Exercise brief: Give the total number of lines in the data below that include "light", and nothing else.

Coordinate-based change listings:
┌──

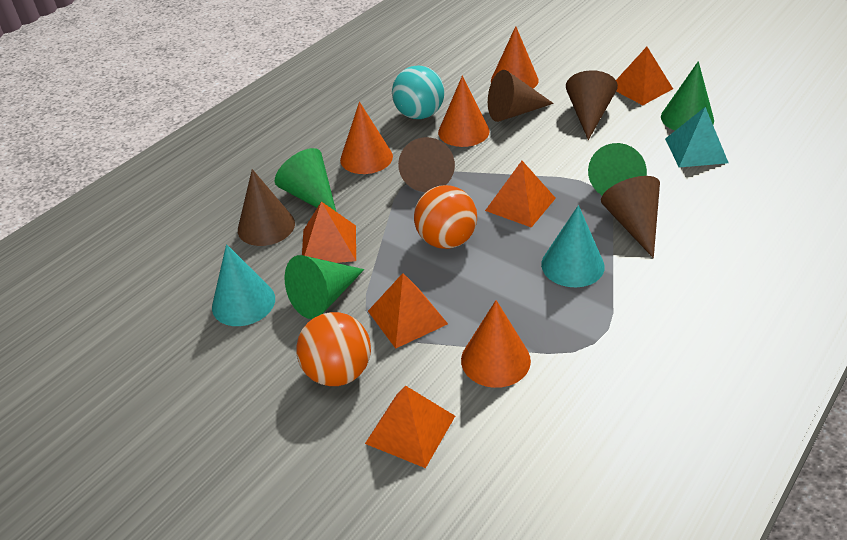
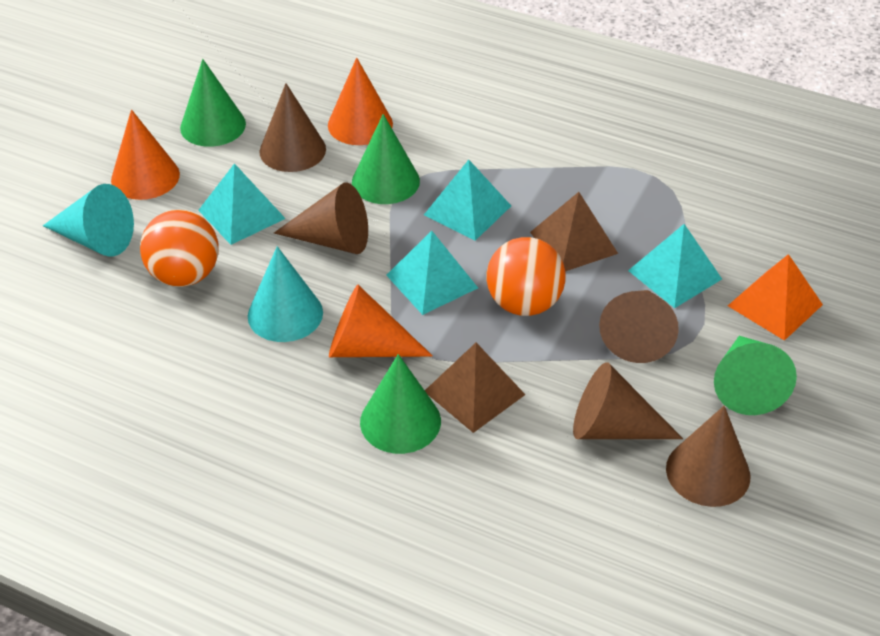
brown pyramid: 0 -> 2
orange cone: 4 -> 3
orange pyramid: 5 -> 1
turquoise ball: 1 -> 0
turquoise pyramid: 1 -> 4

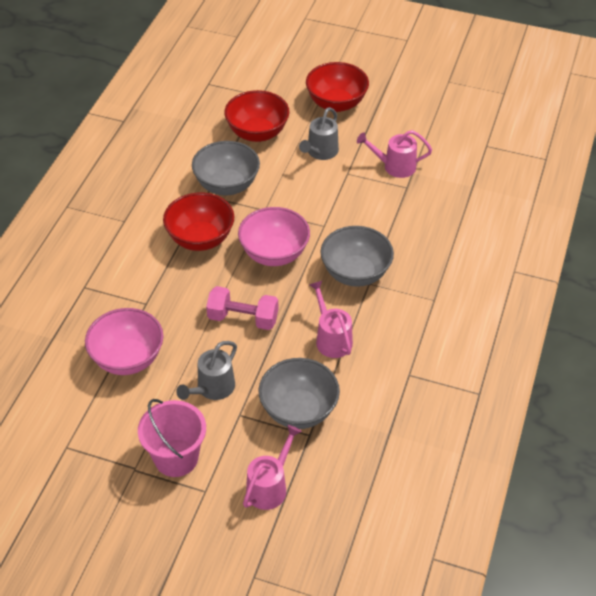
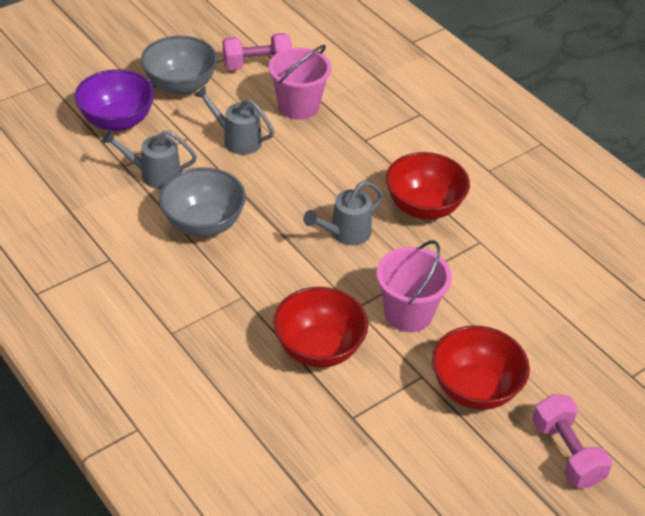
grey bowl: 3 -> 2
grey watering can: 2 -> 3
pink bowl: 2 -> 0
pink bucket: 1 -> 2
pink dumbbell: 1 -> 2
pink watering can: 3 -> 0
purple bowl: 0 -> 1

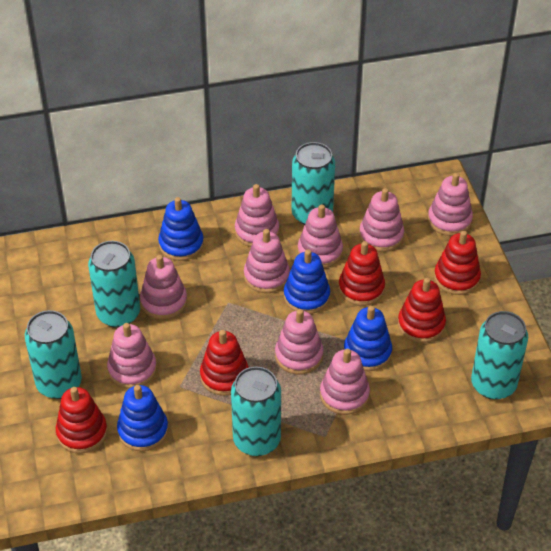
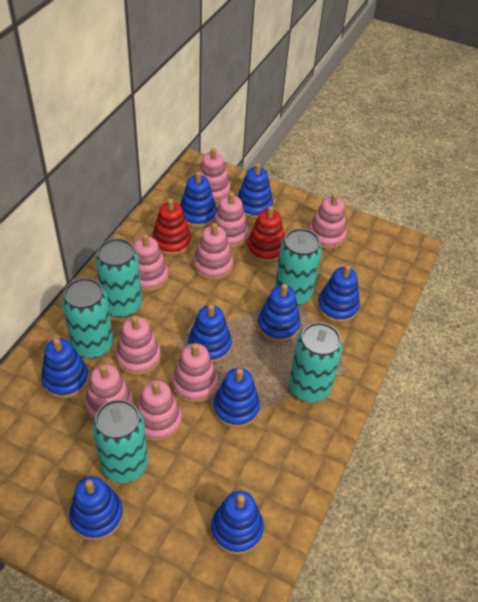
blue stacking toy: 4 -> 9
red stacking toy: 5 -> 2

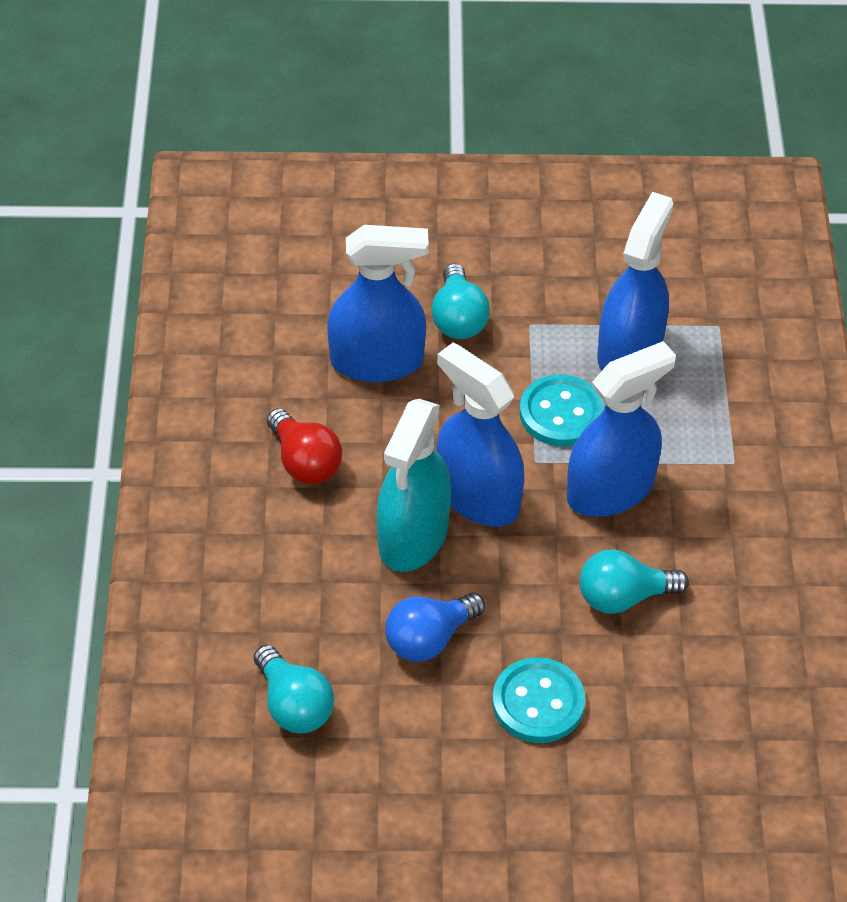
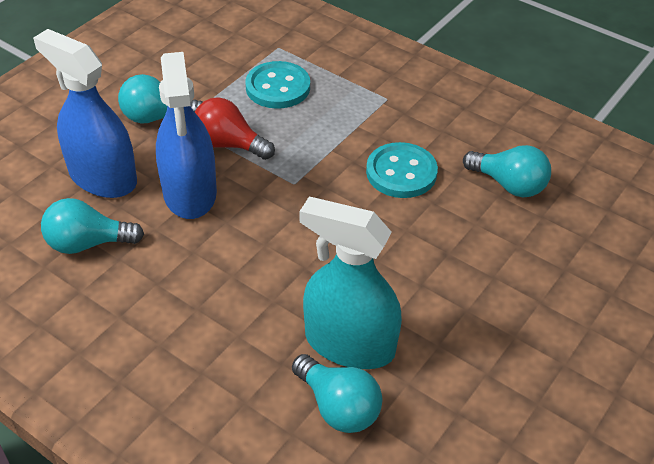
blue light bulb: 1 -> 0
blue spray bottle: 4 -> 2
turquoise light bulb: 3 -> 4

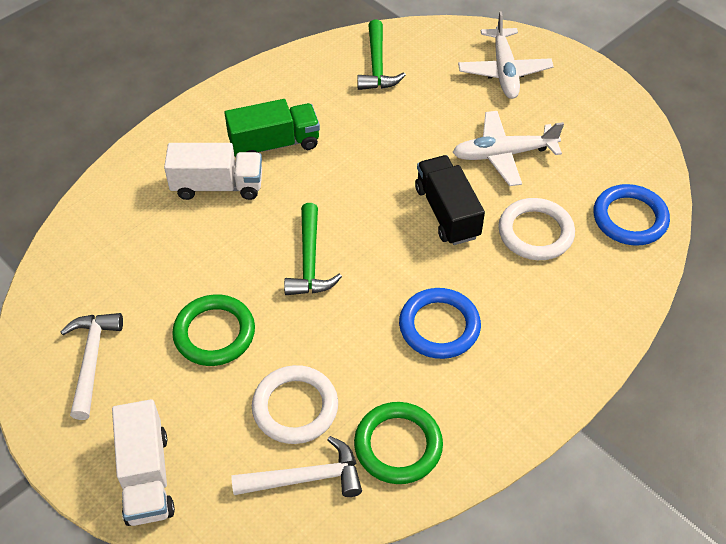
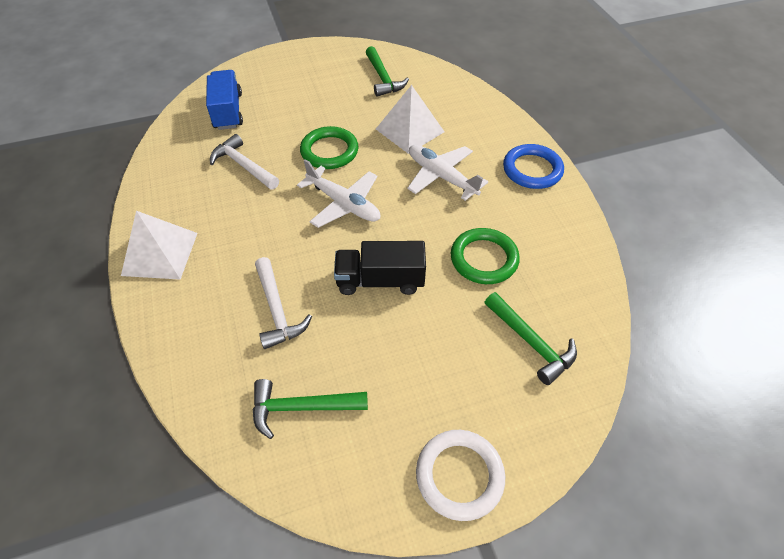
blue ring: 2 -> 1
blue truck: 0 -> 1
green hammer: 2 -> 3
green truck: 1 -> 0
white pyramid: 0 -> 2
white ring: 2 -> 1
white truck: 2 -> 0

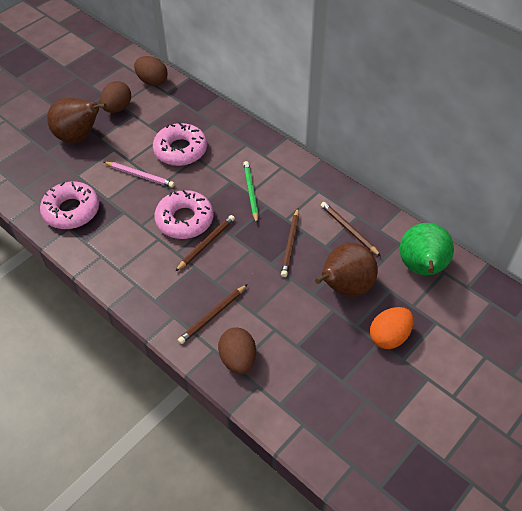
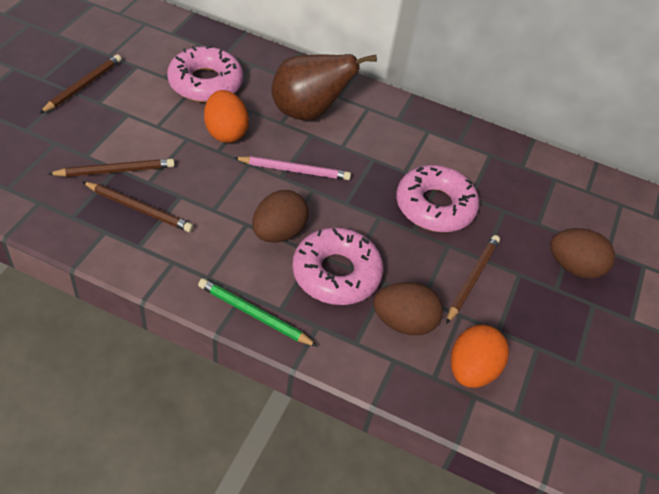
brown pear: 2 -> 1
green pear: 1 -> 0
orange egg: 1 -> 2

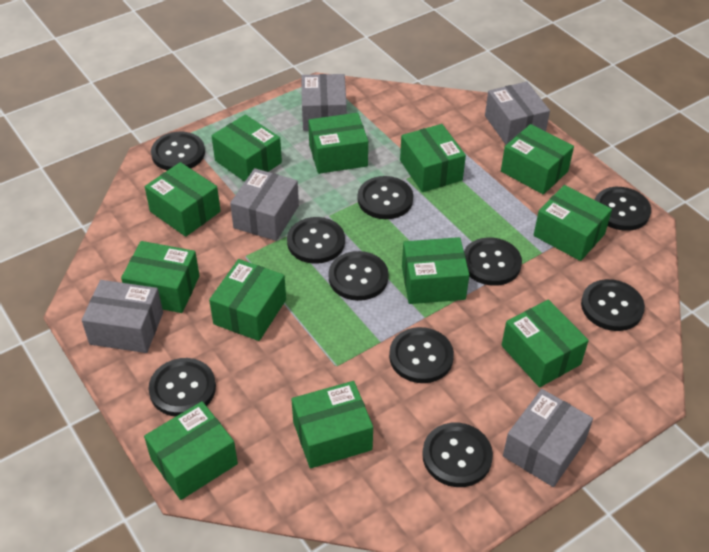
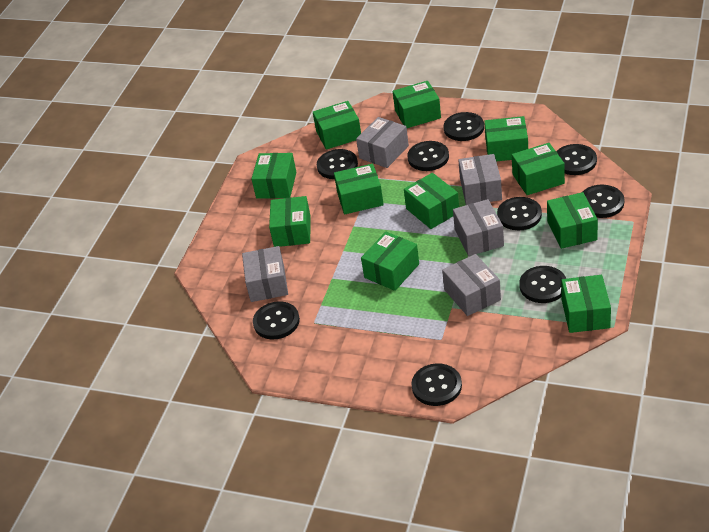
black button: 10 -> 9
green box: 12 -> 11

└──

Written answer: 2